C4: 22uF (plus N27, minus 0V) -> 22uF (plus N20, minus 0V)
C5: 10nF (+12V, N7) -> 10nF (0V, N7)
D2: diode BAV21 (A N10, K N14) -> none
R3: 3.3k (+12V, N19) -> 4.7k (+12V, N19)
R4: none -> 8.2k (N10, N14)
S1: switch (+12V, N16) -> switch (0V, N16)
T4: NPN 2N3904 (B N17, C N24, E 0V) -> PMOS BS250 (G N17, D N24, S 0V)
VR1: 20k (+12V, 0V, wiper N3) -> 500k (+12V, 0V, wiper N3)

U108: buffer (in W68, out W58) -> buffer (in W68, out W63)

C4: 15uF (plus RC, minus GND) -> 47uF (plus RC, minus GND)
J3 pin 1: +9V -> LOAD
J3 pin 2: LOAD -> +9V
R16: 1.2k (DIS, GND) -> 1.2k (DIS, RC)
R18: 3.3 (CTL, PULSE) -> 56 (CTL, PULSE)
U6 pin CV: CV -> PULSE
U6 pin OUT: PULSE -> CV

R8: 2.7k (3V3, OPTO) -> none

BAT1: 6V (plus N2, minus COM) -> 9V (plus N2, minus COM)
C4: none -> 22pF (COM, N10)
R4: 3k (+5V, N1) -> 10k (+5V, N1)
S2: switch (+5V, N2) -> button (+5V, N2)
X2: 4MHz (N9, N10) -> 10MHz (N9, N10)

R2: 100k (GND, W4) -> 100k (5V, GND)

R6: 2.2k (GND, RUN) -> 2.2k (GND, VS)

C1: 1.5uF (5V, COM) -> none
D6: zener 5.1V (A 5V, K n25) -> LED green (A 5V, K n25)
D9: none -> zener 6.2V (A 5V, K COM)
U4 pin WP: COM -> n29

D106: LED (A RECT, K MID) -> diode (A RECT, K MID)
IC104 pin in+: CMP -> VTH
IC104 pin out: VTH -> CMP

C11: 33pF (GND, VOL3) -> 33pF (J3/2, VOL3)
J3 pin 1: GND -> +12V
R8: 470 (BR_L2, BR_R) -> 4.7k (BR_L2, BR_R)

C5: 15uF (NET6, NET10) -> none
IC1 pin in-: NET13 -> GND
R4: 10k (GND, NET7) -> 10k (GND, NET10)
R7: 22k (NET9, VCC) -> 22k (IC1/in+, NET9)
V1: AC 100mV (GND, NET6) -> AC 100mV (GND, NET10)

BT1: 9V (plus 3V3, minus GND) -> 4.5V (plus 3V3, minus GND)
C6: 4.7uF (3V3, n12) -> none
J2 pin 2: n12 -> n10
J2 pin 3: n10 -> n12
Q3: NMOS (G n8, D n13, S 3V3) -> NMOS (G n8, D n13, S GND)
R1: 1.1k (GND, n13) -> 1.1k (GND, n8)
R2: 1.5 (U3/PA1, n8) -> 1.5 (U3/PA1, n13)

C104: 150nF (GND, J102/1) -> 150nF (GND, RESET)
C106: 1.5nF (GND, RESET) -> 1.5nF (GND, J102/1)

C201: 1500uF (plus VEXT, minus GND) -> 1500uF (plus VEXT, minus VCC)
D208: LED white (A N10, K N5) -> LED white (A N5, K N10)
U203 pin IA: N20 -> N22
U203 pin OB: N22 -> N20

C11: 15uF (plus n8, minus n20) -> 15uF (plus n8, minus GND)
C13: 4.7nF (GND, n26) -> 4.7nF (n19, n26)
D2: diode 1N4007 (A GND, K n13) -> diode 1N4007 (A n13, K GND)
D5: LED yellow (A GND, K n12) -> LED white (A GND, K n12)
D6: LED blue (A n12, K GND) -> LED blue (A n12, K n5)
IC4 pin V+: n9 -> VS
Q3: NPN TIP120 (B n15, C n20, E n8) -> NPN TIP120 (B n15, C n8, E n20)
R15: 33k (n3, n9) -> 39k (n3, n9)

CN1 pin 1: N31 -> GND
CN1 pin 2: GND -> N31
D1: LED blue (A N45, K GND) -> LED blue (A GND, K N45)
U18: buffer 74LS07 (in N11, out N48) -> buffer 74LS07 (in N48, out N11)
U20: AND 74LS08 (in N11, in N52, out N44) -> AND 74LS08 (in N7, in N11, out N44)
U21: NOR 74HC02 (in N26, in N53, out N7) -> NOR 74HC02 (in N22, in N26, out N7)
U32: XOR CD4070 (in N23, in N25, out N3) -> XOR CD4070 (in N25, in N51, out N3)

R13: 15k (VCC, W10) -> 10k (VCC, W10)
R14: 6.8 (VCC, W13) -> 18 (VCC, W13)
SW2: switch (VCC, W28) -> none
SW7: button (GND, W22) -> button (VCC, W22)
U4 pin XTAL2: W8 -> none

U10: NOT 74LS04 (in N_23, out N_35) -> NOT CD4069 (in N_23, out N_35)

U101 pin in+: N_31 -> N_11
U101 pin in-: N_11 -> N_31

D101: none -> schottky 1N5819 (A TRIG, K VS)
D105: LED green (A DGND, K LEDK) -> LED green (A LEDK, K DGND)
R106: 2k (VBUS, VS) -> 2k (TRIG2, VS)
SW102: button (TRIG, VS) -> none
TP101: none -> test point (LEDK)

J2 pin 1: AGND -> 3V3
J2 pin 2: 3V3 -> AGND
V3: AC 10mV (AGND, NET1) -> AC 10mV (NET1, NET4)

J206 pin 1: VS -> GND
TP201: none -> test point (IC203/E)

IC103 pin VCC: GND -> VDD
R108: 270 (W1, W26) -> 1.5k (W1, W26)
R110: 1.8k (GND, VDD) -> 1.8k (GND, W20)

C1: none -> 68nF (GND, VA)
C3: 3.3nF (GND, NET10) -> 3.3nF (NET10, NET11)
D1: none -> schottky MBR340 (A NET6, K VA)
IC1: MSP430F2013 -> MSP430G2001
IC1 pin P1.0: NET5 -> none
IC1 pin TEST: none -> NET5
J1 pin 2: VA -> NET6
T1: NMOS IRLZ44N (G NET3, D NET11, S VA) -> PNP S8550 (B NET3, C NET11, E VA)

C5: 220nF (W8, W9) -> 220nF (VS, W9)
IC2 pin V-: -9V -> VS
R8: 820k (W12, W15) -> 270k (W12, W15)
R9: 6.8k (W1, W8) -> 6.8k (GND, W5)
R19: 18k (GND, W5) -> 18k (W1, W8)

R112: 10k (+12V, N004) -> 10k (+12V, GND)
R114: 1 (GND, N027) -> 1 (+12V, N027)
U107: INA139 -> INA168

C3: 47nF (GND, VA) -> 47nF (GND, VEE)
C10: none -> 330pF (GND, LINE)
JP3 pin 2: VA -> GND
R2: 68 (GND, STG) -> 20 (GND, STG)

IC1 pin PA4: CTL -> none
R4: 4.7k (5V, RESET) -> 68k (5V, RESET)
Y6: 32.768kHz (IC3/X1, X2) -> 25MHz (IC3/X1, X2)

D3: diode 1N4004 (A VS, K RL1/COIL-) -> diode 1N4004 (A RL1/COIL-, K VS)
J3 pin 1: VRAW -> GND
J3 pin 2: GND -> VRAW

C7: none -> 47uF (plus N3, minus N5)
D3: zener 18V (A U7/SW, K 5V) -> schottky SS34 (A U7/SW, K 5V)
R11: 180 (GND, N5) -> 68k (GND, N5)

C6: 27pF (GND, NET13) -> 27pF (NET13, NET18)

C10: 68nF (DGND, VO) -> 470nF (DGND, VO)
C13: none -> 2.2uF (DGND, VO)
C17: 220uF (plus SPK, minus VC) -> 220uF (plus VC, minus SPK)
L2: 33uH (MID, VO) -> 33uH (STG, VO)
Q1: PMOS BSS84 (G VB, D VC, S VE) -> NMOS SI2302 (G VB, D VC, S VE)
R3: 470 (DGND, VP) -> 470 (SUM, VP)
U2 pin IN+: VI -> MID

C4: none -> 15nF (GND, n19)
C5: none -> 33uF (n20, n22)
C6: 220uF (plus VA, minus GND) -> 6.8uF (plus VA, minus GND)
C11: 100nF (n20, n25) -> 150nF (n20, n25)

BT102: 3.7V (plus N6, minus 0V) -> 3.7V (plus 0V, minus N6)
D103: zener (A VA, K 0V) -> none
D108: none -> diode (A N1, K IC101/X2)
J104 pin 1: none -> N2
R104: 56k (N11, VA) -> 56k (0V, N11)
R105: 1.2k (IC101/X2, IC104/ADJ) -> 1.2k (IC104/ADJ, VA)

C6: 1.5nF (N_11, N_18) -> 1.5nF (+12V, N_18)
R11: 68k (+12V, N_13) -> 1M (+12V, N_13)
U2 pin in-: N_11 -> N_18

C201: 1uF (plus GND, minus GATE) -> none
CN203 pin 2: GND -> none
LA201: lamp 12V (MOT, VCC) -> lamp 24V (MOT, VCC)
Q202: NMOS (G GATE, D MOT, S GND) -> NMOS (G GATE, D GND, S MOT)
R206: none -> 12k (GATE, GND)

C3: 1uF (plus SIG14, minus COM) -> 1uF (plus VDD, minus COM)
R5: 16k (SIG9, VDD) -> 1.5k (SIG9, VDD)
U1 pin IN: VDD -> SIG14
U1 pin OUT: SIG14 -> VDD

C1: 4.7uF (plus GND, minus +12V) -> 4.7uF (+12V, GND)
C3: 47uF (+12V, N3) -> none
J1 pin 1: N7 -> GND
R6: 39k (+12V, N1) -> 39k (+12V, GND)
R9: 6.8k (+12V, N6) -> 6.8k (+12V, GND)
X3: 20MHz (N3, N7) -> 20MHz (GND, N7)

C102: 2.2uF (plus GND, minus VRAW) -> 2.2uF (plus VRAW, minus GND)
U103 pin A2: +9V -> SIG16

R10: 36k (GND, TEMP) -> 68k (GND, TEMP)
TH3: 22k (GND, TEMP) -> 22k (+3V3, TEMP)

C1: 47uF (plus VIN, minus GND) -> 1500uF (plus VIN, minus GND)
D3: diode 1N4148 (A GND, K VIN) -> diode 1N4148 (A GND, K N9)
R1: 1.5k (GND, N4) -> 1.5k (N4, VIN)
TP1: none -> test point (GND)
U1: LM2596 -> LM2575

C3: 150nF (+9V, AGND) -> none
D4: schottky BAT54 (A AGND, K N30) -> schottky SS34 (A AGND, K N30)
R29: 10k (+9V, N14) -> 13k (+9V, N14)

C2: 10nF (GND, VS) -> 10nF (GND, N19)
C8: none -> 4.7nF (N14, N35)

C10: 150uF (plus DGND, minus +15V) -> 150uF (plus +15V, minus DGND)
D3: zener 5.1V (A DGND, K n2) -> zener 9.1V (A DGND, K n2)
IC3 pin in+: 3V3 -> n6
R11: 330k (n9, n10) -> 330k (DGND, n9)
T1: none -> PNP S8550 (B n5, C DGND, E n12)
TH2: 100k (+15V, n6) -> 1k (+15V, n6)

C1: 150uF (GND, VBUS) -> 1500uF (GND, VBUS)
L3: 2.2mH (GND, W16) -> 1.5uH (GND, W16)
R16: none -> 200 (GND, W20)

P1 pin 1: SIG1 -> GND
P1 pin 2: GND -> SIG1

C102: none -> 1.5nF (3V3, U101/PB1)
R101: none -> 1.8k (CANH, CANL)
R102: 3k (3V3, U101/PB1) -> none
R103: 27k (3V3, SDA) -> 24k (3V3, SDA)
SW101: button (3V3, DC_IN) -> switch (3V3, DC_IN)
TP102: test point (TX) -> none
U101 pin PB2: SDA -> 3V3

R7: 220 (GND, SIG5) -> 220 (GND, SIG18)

# # #

EXERCISE BRIEF: Only an exact copy of the lines from the beginning of the listing through the line with "D5: LED yellow", both included, belongs in the answer.

TASK OUTPUT:
C4: 22uF (plus N27, minus 0V) -> 22uF (plus N20, minus 0V)
C5: 10nF (+12V, N7) -> 10nF (0V, N7)
D2: diode BAV21 (A N10, K N14) -> none
R3: 3.3k (+12V, N19) -> 4.7k (+12V, N19)
R4: none -> 8.2k (N10, N14)
S1: switch (+12V, N16) -> switch (0V, N16)
T4: NPN 2N3904 (B N17, C N24, E 0V) -> PMOS BS250 (G N17, D N24, S 0V)
VR1: 20k (+12V, 0V, wiper N3) -> 500k (+12V, 0V, wiper N3)

U108: buffer (in W68, out W58) -> buffer (in W68, out W63)

C4: 15uF (plus RC, minus GND) -> 47uF (plus RC, minus GND)
J3 pin 1: +9V -> LOAD
J3 pin 2: LOAD -> +9V
R16: 1.2k (DIS, GND) -> 1.2k (DIS, RC)
R18: 3.3 (CTL, PULSE) -> 56 (CTL, PULSE)
U6 pin CV: CV -> PULSE
U6 pin OUT: PULSE -> CV

R8: 2.7k (3V3, OPTO) -> none

BAT1: 6V (plus N2, minus COM) -> 9V (plus N2, minus COM)
C4: none -> 22pF (COM, N10)
R4: 3k (+5V, N1) -> 10k (+5V, N1)
S2: switch (+5V, N2) -> button (+5V, N2)
X2: 4MHz (N9, N10) -> 10MHz (N9, N10)

R2: 100k (GND, W4) -> 100k (5V, GND)

R6: 2.2k (GND, RUN) -> 2.2k (GND, VS)

C1: 1.5uF (5V, COM) -> none
D6: zener 5.1V (A 5V, K n25) -> LED green (A 5V, K n25)
D9: none -> zener 6.2V (A 5V, K COM)
U4 pin WP: COM -> n29

D106: LED (A RECT, K MID) -> diode (A RECT, K MID)
IC104 pin in+: CMP -> VTH
IC104 pin out: VTH -> CMP

C11: 33pF (GND, VOL3) -> 33pF (J3/2, VOL3)
J3 pin 1: GND -> +12V
R8: 470 (BR_L2, BR_R) -> 4.7k (BR_L2, BR_R)

C5: 15uF (NET6, NET10) -> none
IC1 pin in-: NET13 -> GND
R4: 10k (GND, NET7) -> 10k (GND, NET10)
R7: 22k (NET9, VCC) -> 22k (IC1/in+, NET9)
V1: AC 100mV (GND, NET6) -> AC 100mV (GND, NET10)

BT1: 9V (plus 3V3, minus GND) -> 4.5V (plus 3V3, minus GND)
C6: 4.7uF (3V3, n12) -> none
J2 pin 2: n12 -> n10
J2 pin 3: n10 -> n12
Q3: NMOS (G n8, D n13, S 3V3) -> NMOS (G n8, D n13, S GND)
R1: 1.1k (GND, n13) -> 1.1k (GND, n8)
R2: 1.5 (U3/PA1, n8) -> 1.5 (U3/PA1, n13)

C104: 150nF (GND, J102/1) -> 150nF (GND, RESET)
C106: 1.5nF (GND, RESET) -> 1.5nF (GND, J102/1)

C201: 1500uF (plus VEXT, minus GND) -> 1500uF (plus VEXT, minus VCC)
D208: LED white (A N10, K N5) -> LED white (A N5, K N10)
U203 pin IA: N20 -> N22
U203 pin OB: N22 -> N20

C11: 15uF (plus n8, minus n20) -> 15uF (plus n8, minus GND)
C13: 4.7nF (GND, n26) -> 4.7nF (n19, n26)
D2: diode 1N4007 (A GND, K n13) -> diode 1N4007 (A n13, K GND)
D5: LED yellow (A GND, K n12) -> LED white (A GND, K n12)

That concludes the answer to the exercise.